■ **The task**: Beginning with the line that contains "RGB3 pin B: RX -> A2", transcribe every line down to the end of the entries, exactly, and no other lines.

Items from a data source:
▬▬▬▬▬▬

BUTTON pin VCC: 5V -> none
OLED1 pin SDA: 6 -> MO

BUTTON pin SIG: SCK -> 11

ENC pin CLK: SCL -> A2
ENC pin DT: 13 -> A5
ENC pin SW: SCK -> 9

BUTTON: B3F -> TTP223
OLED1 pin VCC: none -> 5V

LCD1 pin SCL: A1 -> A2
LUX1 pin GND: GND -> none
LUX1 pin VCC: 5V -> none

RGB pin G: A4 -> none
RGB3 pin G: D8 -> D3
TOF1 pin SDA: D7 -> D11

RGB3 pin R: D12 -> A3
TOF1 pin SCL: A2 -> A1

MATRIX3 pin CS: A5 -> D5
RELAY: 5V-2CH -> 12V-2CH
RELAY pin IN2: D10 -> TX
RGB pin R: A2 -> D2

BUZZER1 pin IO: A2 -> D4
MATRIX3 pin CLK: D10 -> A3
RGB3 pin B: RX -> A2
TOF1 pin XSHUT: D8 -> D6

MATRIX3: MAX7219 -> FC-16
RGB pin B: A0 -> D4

▬▬▬▬▬▬

■ **Response**:
RGB3 pin B: RX -> A2
TOF1 pin XSHUT: D8 -> D6

MATRIX3: MAX7219 -> FC-16
RGB pin B: A0 -> D4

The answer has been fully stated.